(Edit difference data)
<<<<
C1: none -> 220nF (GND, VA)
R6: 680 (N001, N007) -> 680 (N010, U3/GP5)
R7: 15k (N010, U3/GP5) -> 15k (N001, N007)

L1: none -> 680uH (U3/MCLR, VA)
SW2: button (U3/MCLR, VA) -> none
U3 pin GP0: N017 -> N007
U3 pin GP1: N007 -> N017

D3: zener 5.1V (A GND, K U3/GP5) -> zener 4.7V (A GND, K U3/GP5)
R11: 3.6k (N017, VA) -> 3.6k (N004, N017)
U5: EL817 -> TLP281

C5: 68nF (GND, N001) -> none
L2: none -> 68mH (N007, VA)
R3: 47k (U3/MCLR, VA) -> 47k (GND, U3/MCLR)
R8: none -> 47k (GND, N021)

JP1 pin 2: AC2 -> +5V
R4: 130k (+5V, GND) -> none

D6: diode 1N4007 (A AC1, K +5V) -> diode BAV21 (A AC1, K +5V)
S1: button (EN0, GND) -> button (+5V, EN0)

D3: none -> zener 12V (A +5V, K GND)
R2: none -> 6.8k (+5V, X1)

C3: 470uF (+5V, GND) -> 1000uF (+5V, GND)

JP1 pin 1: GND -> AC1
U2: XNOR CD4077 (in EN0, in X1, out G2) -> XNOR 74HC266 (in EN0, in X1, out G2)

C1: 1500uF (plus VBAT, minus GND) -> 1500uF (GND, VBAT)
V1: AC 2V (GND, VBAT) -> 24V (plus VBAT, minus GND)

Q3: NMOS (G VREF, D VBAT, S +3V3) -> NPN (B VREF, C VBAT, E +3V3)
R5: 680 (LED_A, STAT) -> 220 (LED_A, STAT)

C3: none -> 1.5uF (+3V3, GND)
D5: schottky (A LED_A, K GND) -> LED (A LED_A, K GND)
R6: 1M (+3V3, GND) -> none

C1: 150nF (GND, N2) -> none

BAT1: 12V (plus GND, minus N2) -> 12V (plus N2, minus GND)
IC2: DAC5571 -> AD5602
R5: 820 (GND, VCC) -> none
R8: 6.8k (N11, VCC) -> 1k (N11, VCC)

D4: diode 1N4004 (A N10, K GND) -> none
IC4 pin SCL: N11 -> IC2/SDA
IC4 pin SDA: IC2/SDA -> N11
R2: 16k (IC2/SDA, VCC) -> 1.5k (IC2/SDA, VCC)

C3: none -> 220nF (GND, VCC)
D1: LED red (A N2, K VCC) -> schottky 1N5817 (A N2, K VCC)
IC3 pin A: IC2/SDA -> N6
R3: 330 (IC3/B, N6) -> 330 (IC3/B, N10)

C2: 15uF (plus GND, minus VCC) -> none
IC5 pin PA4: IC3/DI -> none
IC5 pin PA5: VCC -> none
>>>>
Try it:
From the line that has "R5: 680 (LED_A, STAT) -> 220 (LED_A, STAT)" through the line that has "IC4 pin SDA: IC2/SDA -> N11", copy every line exactly as it appears above, and leave out all others.

Answer:
R5: 680 (LED_A, STAT) -> 220 (LED_A, STAT)

C3: none -> 1.5uF (+3V3, GND)
D5: schottky (A LED_A, K GND) -> LED (A LED_A, K GND)
R6: 1M (+3V3, GND) -> none

C1: 150nF (GND, N2) -> none

BAT1: 12V (plus GND, minus N2) -> 12V (plus N2, minus GND)
IC2: DAC5571 -> AD5602
R5: 820 (GND, VCC) -> none
R8: 6.8k (N11, VCC) -> 1k (N11, VCC)

D4: diode 1N4004 (A N10, K GND) -> none
IC4 pin SCL: N11 -> IC2/SDA
IC4 pin SDA: IC2/SDA -> N11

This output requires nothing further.